◆ To do ◆
Everything in the listing below from the line containing "lime cone I3 level 3 -> none" through the line containing "red brick O1" must be repeated exactly; the remaining lines are not wanted.

◆ Data provided ◆
=== Begin Enclosure ===
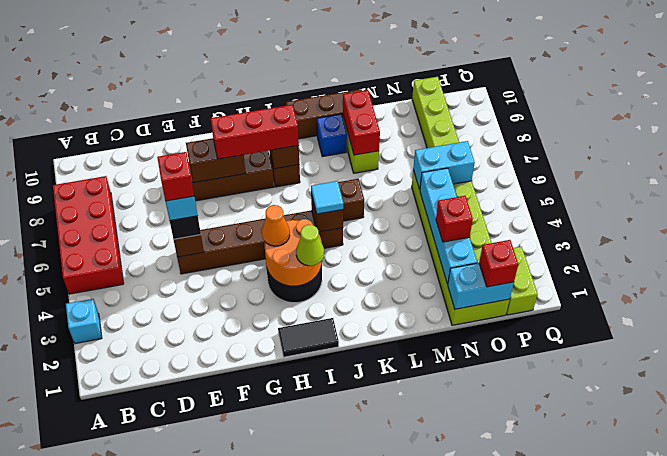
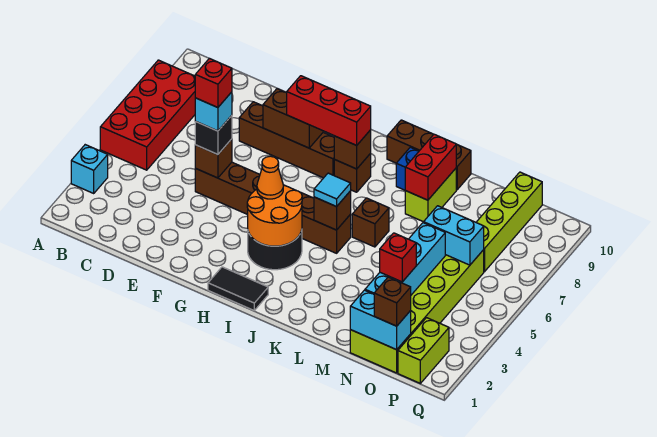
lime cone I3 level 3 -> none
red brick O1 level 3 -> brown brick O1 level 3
=== End Enclosure ===
=== Begin Enclosure ===
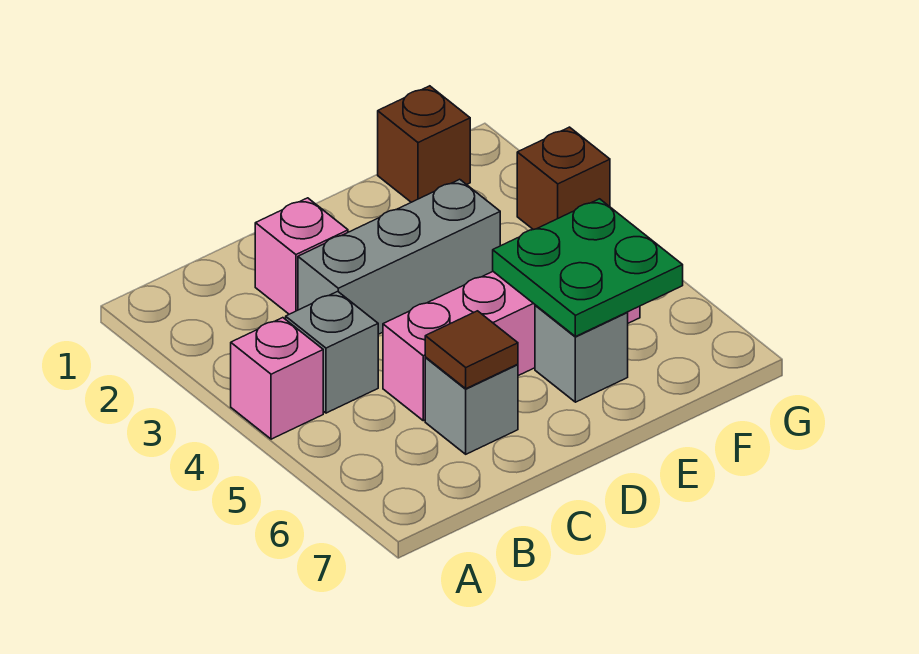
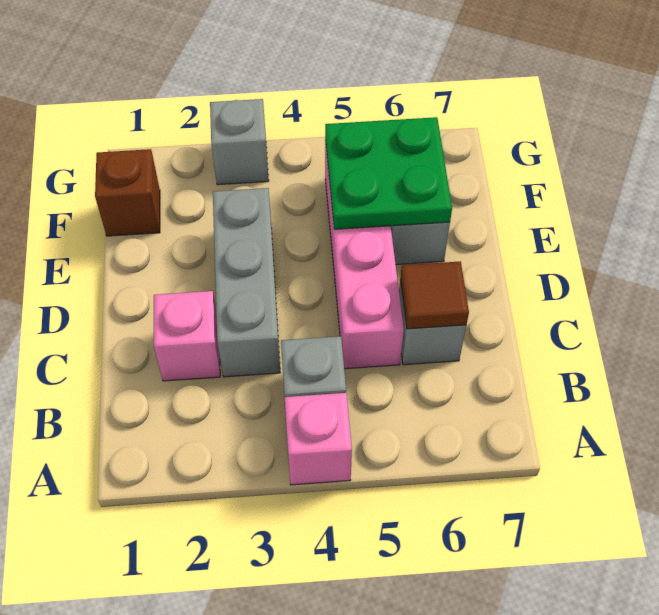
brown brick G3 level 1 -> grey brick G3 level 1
=== End Enclosure ===
◆ Task output ◆
lime cone I3 level 3 -> none
red brick O1 level 3 -> brown brick O1 level 3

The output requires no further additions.